- **STORED DATA**
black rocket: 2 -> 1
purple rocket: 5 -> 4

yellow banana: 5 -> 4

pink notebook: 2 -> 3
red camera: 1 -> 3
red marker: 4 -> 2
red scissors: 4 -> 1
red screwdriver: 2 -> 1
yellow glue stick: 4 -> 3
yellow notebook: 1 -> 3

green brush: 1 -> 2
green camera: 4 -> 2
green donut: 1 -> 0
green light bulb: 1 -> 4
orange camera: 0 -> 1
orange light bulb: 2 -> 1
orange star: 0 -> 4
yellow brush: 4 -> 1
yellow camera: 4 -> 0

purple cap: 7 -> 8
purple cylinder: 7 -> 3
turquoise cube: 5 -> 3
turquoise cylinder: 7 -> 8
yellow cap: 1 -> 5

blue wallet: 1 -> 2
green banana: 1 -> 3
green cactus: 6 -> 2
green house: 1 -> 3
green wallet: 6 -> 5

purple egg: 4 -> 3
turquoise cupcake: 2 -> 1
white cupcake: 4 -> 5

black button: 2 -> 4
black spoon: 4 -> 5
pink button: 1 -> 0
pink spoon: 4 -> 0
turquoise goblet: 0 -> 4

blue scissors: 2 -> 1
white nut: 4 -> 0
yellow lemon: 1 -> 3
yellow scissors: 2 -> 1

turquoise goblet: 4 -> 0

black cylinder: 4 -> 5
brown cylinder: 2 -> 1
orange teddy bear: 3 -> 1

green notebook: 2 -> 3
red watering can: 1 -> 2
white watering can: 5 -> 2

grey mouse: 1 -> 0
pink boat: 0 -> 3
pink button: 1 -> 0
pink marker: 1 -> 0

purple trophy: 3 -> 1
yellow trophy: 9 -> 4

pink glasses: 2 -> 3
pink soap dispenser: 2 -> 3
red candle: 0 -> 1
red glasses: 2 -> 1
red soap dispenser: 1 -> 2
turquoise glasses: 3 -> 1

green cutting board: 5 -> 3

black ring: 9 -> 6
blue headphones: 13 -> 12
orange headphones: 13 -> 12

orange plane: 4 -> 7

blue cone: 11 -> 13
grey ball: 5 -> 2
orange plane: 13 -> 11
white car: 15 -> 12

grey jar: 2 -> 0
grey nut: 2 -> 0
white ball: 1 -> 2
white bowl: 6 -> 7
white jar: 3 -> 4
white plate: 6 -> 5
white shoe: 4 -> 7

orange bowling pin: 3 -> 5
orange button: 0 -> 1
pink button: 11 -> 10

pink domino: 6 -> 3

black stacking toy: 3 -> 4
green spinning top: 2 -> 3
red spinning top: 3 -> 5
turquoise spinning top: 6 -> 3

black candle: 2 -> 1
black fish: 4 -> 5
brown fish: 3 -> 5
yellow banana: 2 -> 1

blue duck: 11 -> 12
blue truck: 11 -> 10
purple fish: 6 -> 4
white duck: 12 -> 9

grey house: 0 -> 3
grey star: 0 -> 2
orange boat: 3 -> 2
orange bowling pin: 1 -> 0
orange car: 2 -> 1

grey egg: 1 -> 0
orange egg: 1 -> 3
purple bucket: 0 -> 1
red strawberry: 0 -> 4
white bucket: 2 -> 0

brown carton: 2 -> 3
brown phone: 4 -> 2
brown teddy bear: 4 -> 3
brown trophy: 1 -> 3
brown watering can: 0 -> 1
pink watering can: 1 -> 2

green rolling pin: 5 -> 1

- **EXERCISE OBJECTIVE**
Using the data above, show each line where "blue" occurs.

- **SOLUTION TO THIS PROBLEM**
blue wallet: 1 -> 2
blue scissors: 2 -> 1
blue headphones: 13 -> 12
blue cone: 11 -> 13
blue duck: 11 -> 12
blue truck: 11 -> 10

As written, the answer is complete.